→ Instructions to follow: Repeat every record below exactly as written.

(Scene difference descriptions)
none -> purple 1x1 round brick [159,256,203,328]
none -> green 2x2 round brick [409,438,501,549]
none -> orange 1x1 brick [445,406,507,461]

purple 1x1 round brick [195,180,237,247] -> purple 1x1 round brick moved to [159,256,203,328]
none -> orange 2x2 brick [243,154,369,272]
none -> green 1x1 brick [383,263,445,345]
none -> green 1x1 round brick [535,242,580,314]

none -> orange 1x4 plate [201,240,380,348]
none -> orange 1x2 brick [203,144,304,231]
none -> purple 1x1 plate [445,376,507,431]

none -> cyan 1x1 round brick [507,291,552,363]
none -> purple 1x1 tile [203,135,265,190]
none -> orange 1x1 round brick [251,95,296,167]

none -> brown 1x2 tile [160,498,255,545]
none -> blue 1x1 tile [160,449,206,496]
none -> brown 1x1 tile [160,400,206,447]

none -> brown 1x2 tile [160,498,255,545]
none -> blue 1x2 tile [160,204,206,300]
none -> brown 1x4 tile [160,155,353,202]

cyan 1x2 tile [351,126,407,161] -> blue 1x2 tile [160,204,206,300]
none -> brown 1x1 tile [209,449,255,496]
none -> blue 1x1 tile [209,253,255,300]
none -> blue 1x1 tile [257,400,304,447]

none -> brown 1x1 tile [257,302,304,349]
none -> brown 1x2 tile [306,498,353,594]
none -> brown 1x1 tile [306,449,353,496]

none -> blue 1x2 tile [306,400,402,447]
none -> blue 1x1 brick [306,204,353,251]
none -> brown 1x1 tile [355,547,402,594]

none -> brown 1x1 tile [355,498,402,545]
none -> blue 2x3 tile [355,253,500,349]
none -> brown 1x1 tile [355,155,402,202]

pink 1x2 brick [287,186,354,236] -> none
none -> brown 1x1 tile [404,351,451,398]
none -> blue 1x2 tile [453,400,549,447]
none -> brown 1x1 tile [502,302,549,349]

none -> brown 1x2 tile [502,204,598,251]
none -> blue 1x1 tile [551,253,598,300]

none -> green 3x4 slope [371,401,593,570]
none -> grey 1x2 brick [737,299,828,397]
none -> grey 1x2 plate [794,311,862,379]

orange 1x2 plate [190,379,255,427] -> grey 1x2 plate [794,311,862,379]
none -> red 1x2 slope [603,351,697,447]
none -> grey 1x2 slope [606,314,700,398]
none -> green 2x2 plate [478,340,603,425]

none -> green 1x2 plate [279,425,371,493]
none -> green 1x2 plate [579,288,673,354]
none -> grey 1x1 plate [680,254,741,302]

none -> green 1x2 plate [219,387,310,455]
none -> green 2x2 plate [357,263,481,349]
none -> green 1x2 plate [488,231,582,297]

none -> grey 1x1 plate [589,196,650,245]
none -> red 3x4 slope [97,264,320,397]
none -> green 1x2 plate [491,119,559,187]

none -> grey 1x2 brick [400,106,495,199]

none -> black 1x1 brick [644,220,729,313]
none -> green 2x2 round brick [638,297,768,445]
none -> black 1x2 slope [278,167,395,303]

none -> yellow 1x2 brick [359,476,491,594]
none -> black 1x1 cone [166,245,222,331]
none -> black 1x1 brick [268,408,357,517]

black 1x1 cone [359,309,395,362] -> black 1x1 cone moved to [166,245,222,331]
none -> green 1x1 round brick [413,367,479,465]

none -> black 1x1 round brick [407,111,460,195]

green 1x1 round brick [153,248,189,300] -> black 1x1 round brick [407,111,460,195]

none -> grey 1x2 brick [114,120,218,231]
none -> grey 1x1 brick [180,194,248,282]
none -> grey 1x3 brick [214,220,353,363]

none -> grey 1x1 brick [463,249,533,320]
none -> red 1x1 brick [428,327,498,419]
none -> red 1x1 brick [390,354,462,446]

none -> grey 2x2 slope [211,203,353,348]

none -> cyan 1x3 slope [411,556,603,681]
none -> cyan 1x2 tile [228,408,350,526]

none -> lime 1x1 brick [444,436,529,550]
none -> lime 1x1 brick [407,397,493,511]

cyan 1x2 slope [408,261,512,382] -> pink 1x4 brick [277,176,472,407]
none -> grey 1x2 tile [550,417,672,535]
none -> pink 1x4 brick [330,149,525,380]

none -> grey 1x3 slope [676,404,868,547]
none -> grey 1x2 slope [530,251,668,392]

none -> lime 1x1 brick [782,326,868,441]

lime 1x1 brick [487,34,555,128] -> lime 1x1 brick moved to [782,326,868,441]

→ Exercise solution:
none -> purple 1x1 round brick [159,256,203,328]
none -> green 2x2 round brick [409,438,501,549]
none -> orange 1x1 brick [445,406,507,461]

purple 1x1 round brick [195,180,237,247] -> purple 1x1 round brick moved to [159,256,203,328]
none -> orange 2x2 brick [243,154,369,272]
none -> green 1x1 brick [383,263,445,345]
none -> green 1x1 round brick [535,242,580,314]

none -> orange 1x4 plate [201,240,380,348]
none -> orange 1x2 brick [203,144,304,231]
none -> purple 1x1 plate [445,376,507,431]

none -> cyan 1x1 round brick [507,291,552,363]
none -> purple 1x1 tile [203,135,265,190]
none -> orange 1x1 round brick [251,95,296,167]

none -> brown 1x2 tile [160,498,255,545]
none -> blue 1x1 tile [160,449,206,496]
none -> brown 1x1 tile [160,400,206,447]

none -> brown 1x2 tile [160,498,255,545]
none -> blue 1x2 tile [160,204,206,300]
none -> brown 1x4 tile [160,155,353,202]

cyan 1x2 tile [351,126,407,161] -> blue 1x2 tile [160,204,206,300]
none -> brown 1x1 tile [209,449,255,496]
none -> blue 1x1 tile [209,253,255,300]
none -> blue 1x1 tile [257,400,304,447]

none -> brown 1x1 tile [257,302,304,349]
none -> brown 1x2 tile [306,498,353,594]
none -> brown 1x1 tile [306,449,353,496]

none -> blue 1x2 tile [306,400,402,447]
none -> blue 1x1 brick [306,204,353,251]
none -> brown 1x1 tile [355,547,402,594]

none -> brown 1x1 tile [355,498,402,545]
none -> blue 2x3 tile [355,253,500,349]
none -> brown 1x1 tile [355,155,402,202]

pink 1x2 brick [287,186,354,236] -> none
none -> brown 1x1 tile [404,351,451,398]
none -> blue 1x2 tile [453,400,549,447]
none -> brown 1x1 tile [502,302,549,349]

none -> brown 1x2 tile [502,204,598,251]
none -> blue 1x1 tile [551,253,598,300]

none -> green 3x4 slope [371,401,593,570]
none -> grey 1x2 brick [737,299,828,397]
none -> grey 1x2 plate [794,311,862,379]

orange 1x2 plate [190,379,255,427] -> grey 1x2 plate [794,311,862,379]
none -> red 1x2 slope [603,351,697,447]
none -> grey 1x2 slope [606,314,700,398]
none -> green 2x2 plate [478,340,603,425]

none -> green 1x2 plate [279,425,371,493]
none -> green 1x2 plate [579,288,673,354]
none -> grey 1x1 plate [680,254,741,302]

none -> green 1x2 plate [219,387,310,455]
none -> green 2x2 plate [357,263,481,349]
none -> green 1x2 plate [488,231,582,297]

none -> grey 1x1 plate [589,196,650,245]
none -> red 3x4 slope [97,264,320,397]
none -> green 1x2 plate [491,119,559,187]

none -> grey 1x2 brick [400,106,495,199]

none -> black 1x1 brick [644,220,729,313]
none -> green 2x2 round brick [638,297,768,445]
none -> black 1x2 slope [278,167,395,303]

none -> yellow 1x2 brick [359,476,491,594]
none -> black 1x1 cone [166,245,222,331]
none -> black 1x1 brick [268,408,357,517]

black 1x1 cone [359,309,395,362] -> black 1x1 cone moved to [166,245,222,331]
none -> green 1x1 round brick [413,367,479,465]

none -> black 1x1 round brick [407,111,460,195]

green 1x1 round brick [153,248,189,300] -> black 1x1 round brick [407,111,460,195]

none -> grey 1x2 brick [114,120,218,231]
none -> grey 1x1 brick [180,194,248,282]
none -> grey 1x3 brick [214,220,353,363]

none -> grey 1x1 brick [463,249,533,320]
none -> red 1x1 brick [428,327,498,419]
none -> red 1x1 brick [390,354,462,446]

none -> grey 2x2 slope [211,203,353,348]

none -> cyan 1x3 slope [411,556,603,681]
none -> cyan 1x2 tile [228,408,350,526]

none -> lime 1x1 brick [444,436,529,550]
none -> lime 1x1 brick [407,397,493,511]

cyan 1x2 slope [408,261,512,382] -> pink 1x4 brick [277,176,472,407]
none -> grey 1x2 tile [550,417,672,535]
none -> pink 1x4 brick [330,149,525,380]

none -> grey 1x3 slope [676,404,868,547]
none -> grey 1x2 slope [530,251,668,392]

none -> lime 1x1 brick [782,326,868,441]

lime 1x1 brick [487,34,555,128] -> lime 1x1 brick moved to [782,326,868,441]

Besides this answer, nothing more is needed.